» WHAT IS REQUIRED
Lines below that hold the word "semicircle" must be copied in full.

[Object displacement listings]

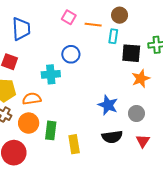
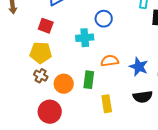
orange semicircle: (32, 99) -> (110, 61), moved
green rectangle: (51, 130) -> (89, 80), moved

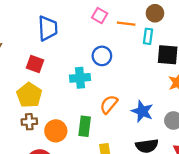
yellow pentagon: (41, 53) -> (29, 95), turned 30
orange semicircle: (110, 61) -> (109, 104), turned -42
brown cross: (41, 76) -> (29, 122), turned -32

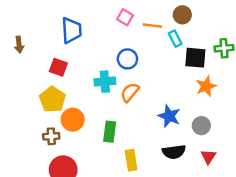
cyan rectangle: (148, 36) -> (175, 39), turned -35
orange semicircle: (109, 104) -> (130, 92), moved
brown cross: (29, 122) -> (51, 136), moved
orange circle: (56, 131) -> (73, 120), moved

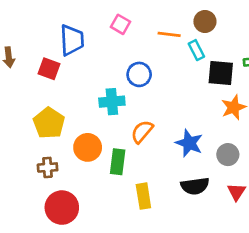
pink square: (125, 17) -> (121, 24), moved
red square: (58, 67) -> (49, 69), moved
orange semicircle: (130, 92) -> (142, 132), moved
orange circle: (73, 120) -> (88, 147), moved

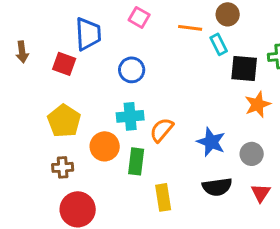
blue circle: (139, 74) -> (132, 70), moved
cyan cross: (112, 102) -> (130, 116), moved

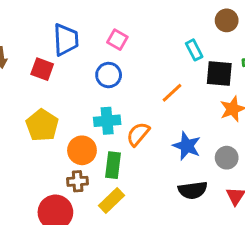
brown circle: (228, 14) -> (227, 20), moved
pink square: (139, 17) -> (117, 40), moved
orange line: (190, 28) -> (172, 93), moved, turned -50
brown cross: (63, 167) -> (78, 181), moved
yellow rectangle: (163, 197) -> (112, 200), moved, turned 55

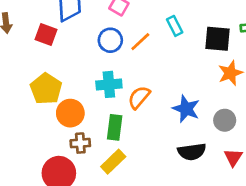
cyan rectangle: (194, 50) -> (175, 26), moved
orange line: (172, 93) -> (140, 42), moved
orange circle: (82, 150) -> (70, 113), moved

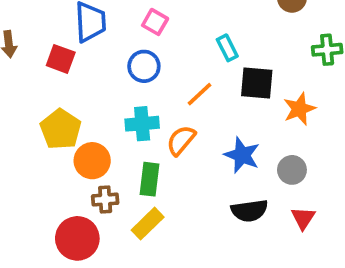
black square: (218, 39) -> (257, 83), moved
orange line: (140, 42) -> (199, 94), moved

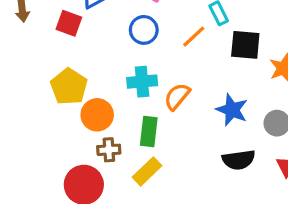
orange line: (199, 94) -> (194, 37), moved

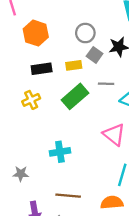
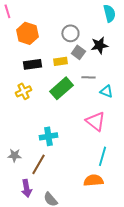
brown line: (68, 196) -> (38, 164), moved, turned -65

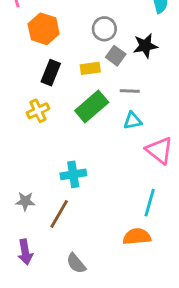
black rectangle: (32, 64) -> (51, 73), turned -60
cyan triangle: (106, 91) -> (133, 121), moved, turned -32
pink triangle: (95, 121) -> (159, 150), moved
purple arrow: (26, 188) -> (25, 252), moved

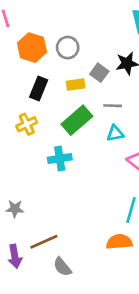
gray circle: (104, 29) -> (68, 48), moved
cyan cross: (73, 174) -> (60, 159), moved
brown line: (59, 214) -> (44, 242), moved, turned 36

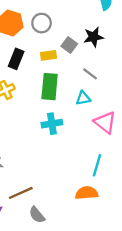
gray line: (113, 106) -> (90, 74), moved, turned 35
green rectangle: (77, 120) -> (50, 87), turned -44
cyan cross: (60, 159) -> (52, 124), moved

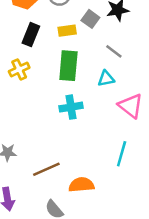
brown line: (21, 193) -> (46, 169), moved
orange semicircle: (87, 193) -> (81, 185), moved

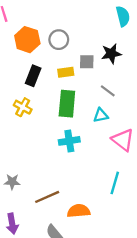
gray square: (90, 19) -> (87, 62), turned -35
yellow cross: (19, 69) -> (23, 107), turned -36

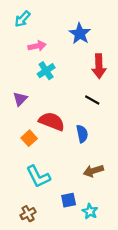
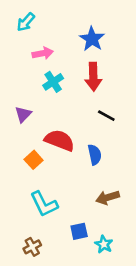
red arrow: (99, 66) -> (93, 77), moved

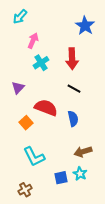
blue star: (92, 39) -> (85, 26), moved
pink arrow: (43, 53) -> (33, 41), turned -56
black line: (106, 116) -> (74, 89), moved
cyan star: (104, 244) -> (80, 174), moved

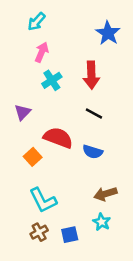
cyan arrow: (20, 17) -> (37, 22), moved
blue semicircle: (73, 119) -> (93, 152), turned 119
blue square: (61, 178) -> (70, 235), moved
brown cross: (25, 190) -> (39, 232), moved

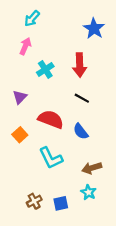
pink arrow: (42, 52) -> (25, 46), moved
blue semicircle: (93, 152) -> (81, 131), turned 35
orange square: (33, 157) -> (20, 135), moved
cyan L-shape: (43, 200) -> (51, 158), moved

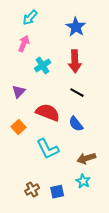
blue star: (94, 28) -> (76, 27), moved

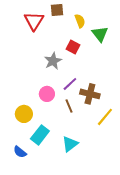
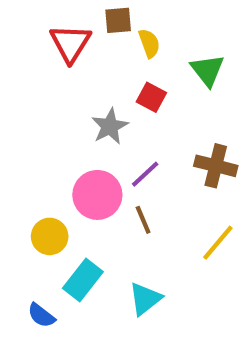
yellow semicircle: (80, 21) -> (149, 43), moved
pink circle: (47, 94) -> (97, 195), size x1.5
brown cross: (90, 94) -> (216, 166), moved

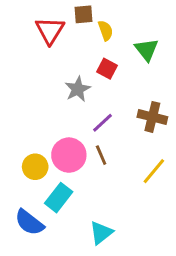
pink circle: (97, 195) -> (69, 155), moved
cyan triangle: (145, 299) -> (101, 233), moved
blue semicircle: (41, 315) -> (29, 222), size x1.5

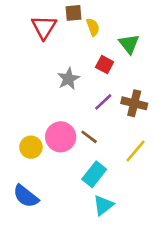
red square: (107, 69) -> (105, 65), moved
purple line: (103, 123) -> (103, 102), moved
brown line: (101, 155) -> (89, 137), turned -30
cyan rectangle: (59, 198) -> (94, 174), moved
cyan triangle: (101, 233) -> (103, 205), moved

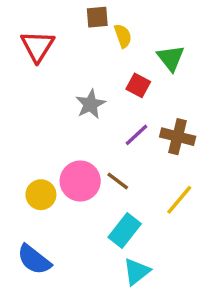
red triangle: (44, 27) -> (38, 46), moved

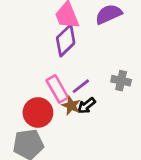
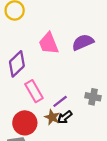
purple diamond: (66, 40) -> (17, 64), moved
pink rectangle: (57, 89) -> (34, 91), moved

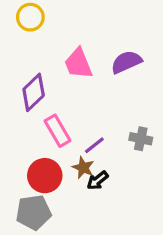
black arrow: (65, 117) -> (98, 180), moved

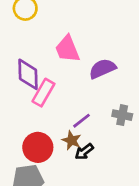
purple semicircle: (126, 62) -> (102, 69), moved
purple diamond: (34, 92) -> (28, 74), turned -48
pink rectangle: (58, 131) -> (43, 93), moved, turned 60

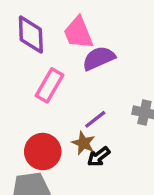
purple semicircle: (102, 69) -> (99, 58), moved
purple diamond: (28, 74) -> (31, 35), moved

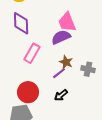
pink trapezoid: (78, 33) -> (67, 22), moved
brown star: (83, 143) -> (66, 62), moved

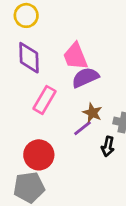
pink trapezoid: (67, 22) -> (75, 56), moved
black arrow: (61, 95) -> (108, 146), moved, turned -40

» WRITTEN SOLUTION
orange semicircle: (32, 99) -> (110, 61), moved
orange semicircle: (110, 61) -> (109, 104), turned -42
orange semicircle: (109, 104) -> (130, 92), moved
orange semicircle: (130, 92) -> (142, 132), moved
orange semicircle: (87, 193) -> (81, 185), moved
blue semicircle: (73, 119) -> (93, 152), turned 119
blue semicircle: (93, 152) -> (81, 131), turned 35
yellow semicircle: (80, 21) -> (149, 43), moved
blue semicircle: (41, 315) -> (29, 222), size x1.5
purple semicircle: (126, 62) -> (102, 69), moved
purple semicircle: (102, 69) -> (99, 58), moved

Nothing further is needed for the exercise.